> _ABOUT THIS EXERCISE_
Only the text belongs in the copy: repeat each record exactly, without pictures.

(Data records)
◇ ◇ ◇ ◇ ◇ ◇ ◇
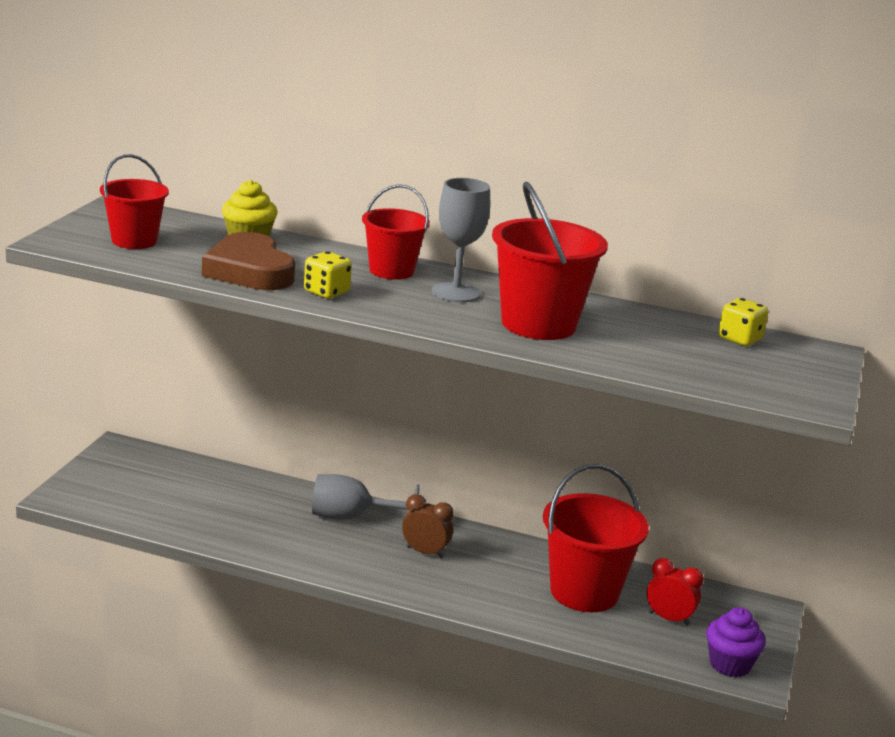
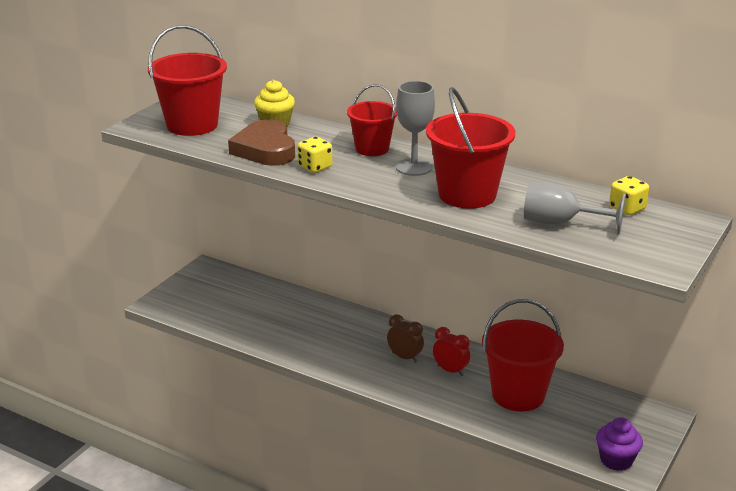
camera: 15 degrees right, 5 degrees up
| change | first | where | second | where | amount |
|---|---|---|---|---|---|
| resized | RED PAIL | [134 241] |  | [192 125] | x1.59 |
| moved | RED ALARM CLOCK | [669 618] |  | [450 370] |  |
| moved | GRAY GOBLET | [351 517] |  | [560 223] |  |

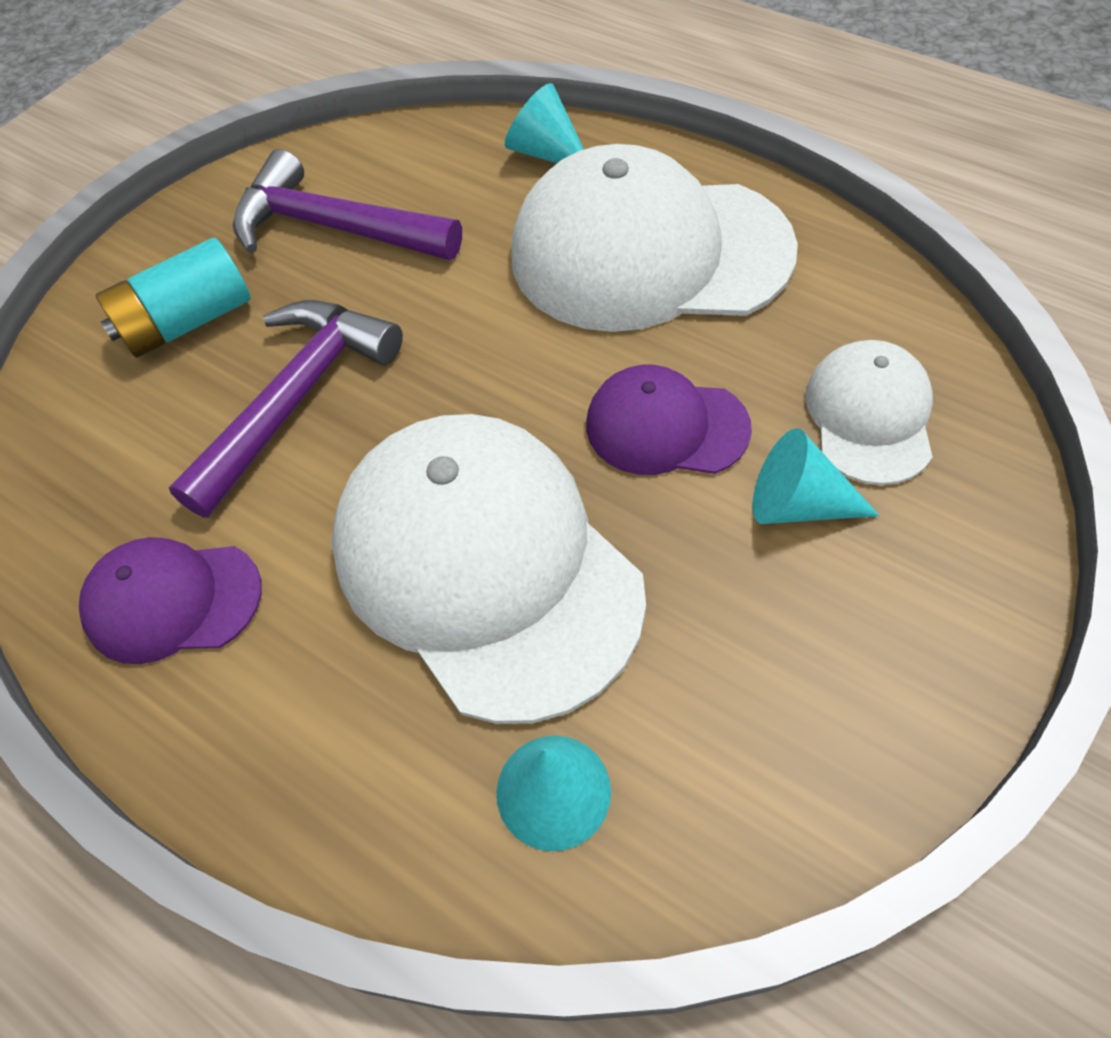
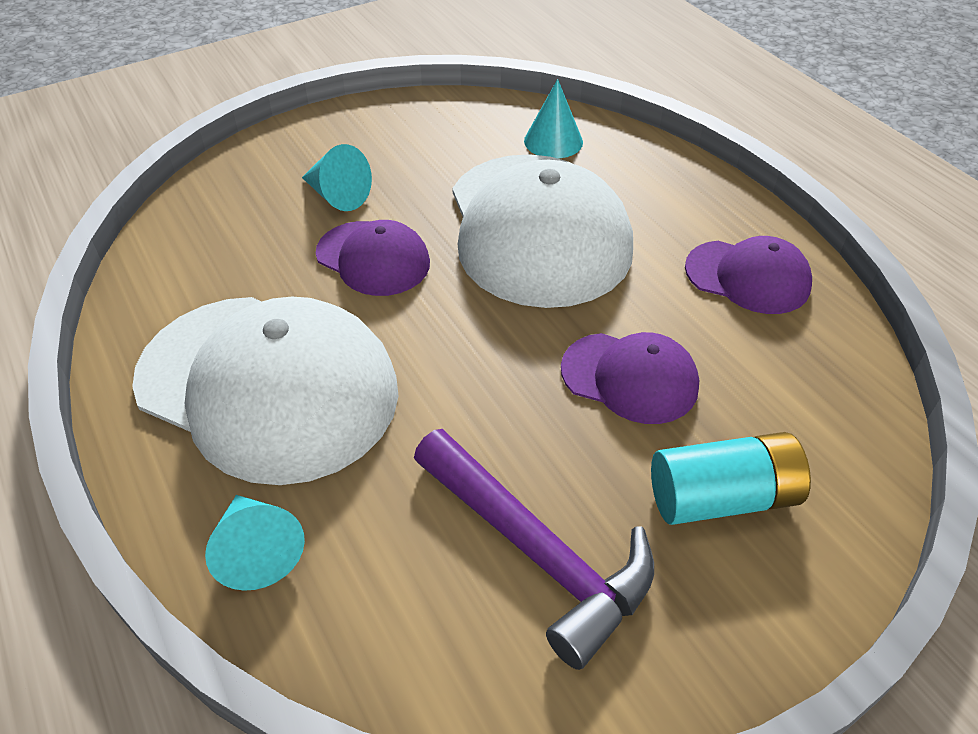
camera: 160 degrees left, 10 degrees down
| change | first | where | second | where | amount |
|---|---|---|---|---|---|
| replaced | PURPLE CLAW HAMMER | [297 398] | PURPLE CAP | [630 378] |  |
| removed | WHITE CAP | [869 415] |  |  |  |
◇ ◇ ◇ ◇ ◇ ◇ ◇
> _EXERCISE ANSWER_
camera: 15 degrees right, 5 degrees up
| change | first | where | second | where | amount |
|---|---|---|---|---|---|
| resized | RED PAIL | [134 241] |  | [192 125] | x1.59 |
| moved | RED ALARM CLOCK | [669 618] |  | [450 370] |  |
| moved | GRAY GOBLET | [351 517] |  | [560 223] |  |

camera: 160 degrees left, 10 degrees down
| change | first | where | second | where | amount |
|---|---|---|---|---|---|
| replaced | PURPLE CLAW HAMMER | [297 398] | PURPLE CAP | [630 378] |  |
| removed | WHITE CAP | [869 415] |  |  |  |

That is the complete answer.